— INFORMATION SHOWN —
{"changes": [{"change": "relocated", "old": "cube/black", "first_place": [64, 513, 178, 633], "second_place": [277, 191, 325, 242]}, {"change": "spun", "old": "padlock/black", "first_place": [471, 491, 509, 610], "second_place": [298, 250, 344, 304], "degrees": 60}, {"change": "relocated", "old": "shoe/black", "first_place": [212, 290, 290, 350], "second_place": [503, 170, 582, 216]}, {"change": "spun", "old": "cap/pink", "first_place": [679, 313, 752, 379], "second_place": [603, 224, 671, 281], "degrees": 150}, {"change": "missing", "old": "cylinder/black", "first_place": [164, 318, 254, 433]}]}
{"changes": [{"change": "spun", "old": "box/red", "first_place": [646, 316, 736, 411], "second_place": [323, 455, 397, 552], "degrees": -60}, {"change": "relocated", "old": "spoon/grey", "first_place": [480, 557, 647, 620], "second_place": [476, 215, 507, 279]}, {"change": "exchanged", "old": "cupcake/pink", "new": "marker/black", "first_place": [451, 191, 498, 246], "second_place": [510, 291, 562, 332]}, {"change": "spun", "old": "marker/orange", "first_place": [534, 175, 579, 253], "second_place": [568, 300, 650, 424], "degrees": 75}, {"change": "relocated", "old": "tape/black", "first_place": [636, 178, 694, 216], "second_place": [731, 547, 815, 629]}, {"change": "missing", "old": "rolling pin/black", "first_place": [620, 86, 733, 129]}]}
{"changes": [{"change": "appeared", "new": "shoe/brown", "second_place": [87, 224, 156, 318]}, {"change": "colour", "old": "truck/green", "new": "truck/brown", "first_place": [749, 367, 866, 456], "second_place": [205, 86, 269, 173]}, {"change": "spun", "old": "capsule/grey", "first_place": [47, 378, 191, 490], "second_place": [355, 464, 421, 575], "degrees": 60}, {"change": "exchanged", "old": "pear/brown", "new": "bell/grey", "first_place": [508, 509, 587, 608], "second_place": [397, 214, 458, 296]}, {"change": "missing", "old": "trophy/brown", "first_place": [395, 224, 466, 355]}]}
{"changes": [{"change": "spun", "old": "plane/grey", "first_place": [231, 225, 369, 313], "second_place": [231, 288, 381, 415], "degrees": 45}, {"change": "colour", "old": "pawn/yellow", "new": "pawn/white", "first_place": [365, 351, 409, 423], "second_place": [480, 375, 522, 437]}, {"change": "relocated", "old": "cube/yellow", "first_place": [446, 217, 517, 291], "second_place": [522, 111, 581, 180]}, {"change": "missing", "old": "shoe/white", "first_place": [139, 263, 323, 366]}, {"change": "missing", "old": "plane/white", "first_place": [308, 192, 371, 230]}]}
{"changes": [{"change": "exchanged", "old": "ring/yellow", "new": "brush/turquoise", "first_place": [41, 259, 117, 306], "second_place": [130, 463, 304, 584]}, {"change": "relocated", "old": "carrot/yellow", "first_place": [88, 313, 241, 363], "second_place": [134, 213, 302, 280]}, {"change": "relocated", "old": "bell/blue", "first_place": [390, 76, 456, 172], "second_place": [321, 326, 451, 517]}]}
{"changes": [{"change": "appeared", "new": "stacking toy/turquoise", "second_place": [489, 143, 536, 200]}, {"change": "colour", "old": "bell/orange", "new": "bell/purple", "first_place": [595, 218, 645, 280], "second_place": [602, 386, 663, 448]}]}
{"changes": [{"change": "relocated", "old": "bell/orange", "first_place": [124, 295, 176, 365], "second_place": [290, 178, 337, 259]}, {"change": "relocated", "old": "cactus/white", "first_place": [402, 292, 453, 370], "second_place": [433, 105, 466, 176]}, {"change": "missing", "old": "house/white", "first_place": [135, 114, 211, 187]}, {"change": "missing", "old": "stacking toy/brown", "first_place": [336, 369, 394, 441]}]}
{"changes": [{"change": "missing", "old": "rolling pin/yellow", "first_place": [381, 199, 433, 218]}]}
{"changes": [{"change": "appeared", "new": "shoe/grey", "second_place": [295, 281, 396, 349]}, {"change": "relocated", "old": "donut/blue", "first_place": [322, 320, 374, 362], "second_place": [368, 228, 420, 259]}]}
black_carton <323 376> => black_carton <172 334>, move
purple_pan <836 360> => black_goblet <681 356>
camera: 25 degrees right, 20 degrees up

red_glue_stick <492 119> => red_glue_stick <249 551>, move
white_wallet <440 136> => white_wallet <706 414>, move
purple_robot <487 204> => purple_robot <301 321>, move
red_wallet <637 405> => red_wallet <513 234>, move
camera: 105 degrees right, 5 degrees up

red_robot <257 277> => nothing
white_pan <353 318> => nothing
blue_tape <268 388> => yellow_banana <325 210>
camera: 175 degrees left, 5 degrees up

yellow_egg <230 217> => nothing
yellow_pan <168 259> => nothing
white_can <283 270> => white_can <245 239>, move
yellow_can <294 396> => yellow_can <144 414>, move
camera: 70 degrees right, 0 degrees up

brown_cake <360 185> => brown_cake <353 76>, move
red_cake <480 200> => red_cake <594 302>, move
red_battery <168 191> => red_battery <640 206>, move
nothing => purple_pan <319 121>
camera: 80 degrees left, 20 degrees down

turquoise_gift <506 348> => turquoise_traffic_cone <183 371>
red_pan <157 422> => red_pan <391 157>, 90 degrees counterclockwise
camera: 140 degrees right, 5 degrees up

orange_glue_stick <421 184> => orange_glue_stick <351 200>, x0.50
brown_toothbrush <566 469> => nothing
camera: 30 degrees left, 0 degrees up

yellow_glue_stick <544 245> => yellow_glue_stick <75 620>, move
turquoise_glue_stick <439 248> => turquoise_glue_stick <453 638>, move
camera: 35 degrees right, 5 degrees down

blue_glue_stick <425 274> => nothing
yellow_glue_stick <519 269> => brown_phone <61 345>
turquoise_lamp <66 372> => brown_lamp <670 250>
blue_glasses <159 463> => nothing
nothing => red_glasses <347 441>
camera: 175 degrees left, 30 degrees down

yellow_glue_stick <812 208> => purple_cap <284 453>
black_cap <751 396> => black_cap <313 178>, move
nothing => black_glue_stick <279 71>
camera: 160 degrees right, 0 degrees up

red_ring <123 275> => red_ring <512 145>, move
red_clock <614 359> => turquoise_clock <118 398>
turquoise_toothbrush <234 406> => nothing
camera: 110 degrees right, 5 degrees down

— WORK REQUEST —
Copy out each line above, character for character.

— EXERCISE OUTPUT —
{"changes": [{"change": "relocated", "old": "cube/black", "first_place": [64, 513, 178, 633], "second_place": [277, 191, 325, 242]}, {"change": "spun", "old": "padlock/black", "first_place": [471, 491, 509, 610], "second_place": [298, 250, 344, 304], "degrees": 60}, {"change": "relocated", "old": "shoe/black", "first_place": [212, 290, 290, 350], "second_place": [503, 170, 582, 216]}, {"change": "spun", "old": "cap/pink", "first_place": [679, 313, 752, 379], "second_place": [603, 224, 671, 281], "degrees": 150}, {"change": "missing", "old": "cylinder/black", "first_place": [164, 318, 254, 433]}]}
{"changes": [{"change": "spun", "old": "box/red", "first_place": [646, 316, 736, 411], "second_place": [323, 455, 397, 552], "degrees": -60}, {"change": "relocated", "old": "spoon/grey", "first_place": [480, 557, 647, 620], "second_place": [476, 215, 507, 279]}, {"change": "exchanged", "old": "cupcake/pink", "new": "marker/black", "first_place": [451, 191, 498, 246], "second_place": [510, 291, 562, 332]}, {"change": "spun", "old": "marker/orange", "first_place": [534, 175, 579, 253], "second_place": [568, 300, 650, 424], "degrees": 75}, {"change": "relocated", "old": "tape/black", "first_place": [636, 178, 694, 216], "second_place": [731, 547, 815, 629]}, {"change": "missing", "old": "rolling pin/black", "first_place": [620, 86, 733, 129]}]}
{"changes": [{"change": "appeared", "new": "shoe/brown", "second_place": [87, 224, 156, 318]}, {"change": "colour", "old": "truck/green", "new": "truck/brown", "first_place": [749, 367, 866, 456], "second_place": [205, 86, 269, 173]}, {"change": "spun", "old": "capsule/grey", "first_place": [47, 378, 191, 490], "second_place": [355, 464, 421, 575], "degrees": 60}, {"change": "exchanged", "old": "pear/brown", "new": "bell/grey", "first_place": [508, 509, 587, 608], "second_place": [397, 214, 458, 296]}, {"change": "missing", "old": "trophy/brown", "first_place": [395, 224, 466, 355]}]}
{"changes": [{"change": "spun", "old": "plane/grey", "first_place": [231, 225, 369, 313], "second_place": [231, 288, 381, 415], "degrees": 45}, {"change": "colour", "old": "pawn/yellow", "new": "pawn/white", "first_place": [365, 351, 409, 423], "second_place": [480, 375, 522, 437]}, {"change": "relocated", "old": "cube/yellow", "first_place": [446, 217, 517, 291], "second_place": [522, 111, 581, 180]}, {"change": "missing", "old": "shoe/white", "first_place": [139, 263, 323, 366]}, {"change": "missing", "old": "plane/white", "first_place": [308, 192, 371, 230]}]}
{"changes": [{"change": "exchanged", "old": "ring/yellow", "new": "brush/turquoise", "first_place": [41, 259, 117, 306], "second_place": [130, 463, 304, 584]}, {"change": "relocated", "old": "carrot/yellow", "first_place": [88, 313, 241, 363], "second_place": [134, 213, 302, 280]}, {"change": "relocated", "old": "bell/blue", "first_place": [390, 76, 456, 172], "second_place": [321, 326, 451, 517]}]}
{"changes": [{"change": "appeared", "new": "stacking toy/turquoise", "second_place": [489, 143, 536, 200]}, {"change": "colour", "old": "bell/orange", "new": "bell/purple", "first_place": [595, 218, 645, 280], "second_place": [602, 386, 663, 448]}]}
{"changes": [{"change": "relocated", "old": "bell/orange", "first_place": [124, 295, 176, 365], "second_place": [290, 178, 337, 259]}, {"change": "relocated", "old": "cactus/white", "first_place": [402, 292, 453, 370], "second_place": [433, 105, 466, 176]}, {"change": "missing", "old": "house/white", "first_place": [135, 114, 211, 187]}, {"change": "missing", "old": "stacking toy/brown", "first_place": [336, 369, 394, 441]}]}
{"changes": [{"change": "missing", "old": "rolling pin/yellow", "first_place": [381, 199, 433, 218]}]}
{"changes": [{"change": "appeared", "new": "shoe/grey", "second_place": [295, 281, 396, 349]}, {"change": "relocated", "old": "donut/blue", "first_place": [322, 320, 374, 362], "second_place": [368, 228, 420, 259]}]}
black_carton <323 376> => black_carton <172 334>, move
purple_pan <836 360> => black_goblet <681 356>
camera: 25 degrees right, 20 degrees up

red_glue_stick <492 119> => red_glue_stick <249 551>, move
white_wallet <440 136> => white_wallet <706 414>, move
purple_robot <487 204> => purple_robot <301 321>, move
red_wallet <637 405> => red_wallet <513 234>, move
camera: 105 degrees right, 5 degrees up

red_robot <257 277> => nothing
white_pan <353 318> => nothing
blue_tape <268 388> => yellow_banana <325 210>
camera: 175 degrees left, 5 degrees up

yellow_egg <230 217> => nothing
yellow_pan <168 259> => nothing
white_can <283 270> => white_can <245 239>, move
yellow_can <294 396> => yellow_can <144 414>, move
camera: 70 degrees right, 0 degrees up

brown_cake <360 185> => brown_cake <353 76>, move
red_cake <480 200> => red_cake <594 302>, move
red_battery <168 191> => red_battery <640 206>, move
nothing => purple_pan <319 121>
camera: 80 degrees left, 20 degrees down

turquoise_gift <506 348> => turquoise_traffic_cone <183 371>
red_pan <157 422> => red_pan <391 157>, 90 degrees counterclockwise
camera: 140 degrees right, 5 degrees up

orange_glue_stick <421 184> => orange_glue_stick <351 200>, x0.50
brown_toothbrush <566 469> => nothing
camera: 30 degrees left, 0 degrees up

yellow_glue_stick <544 245> => yellow_glue_stick <75 620>, move
turquoise_glue_stick <439 248> => turquoise_glue_stick <453 638>, move
camera: 35 degrees right, 5 degrees down

blue_glue_stick <425 274> => nothing
yellow_glue_stick <519 269> => brown_phone <61 345>
turquoise_lamp <66 372> => brown_lamp <670 250>
blue_glasses <159 463> => nothing
nothing => red_glasses <347 441>
camera: 175 degrees left, 30 degrees down

yellow_glue_stick <812 208> => purple_cap <284 453>
black_cap <751 396> => black_cap <313 178>, move
nothing => black_glue_stick <279 71>
camera: 160 degrees right, 0 degrees up

red_ring <123 275> => red_ring <512 145>, move
red_clock <614 359> => turquoise_clock <118 398>
turquoise_toothbrush <234 406> => nothing
camera: 110 degrees right, 5 degrees down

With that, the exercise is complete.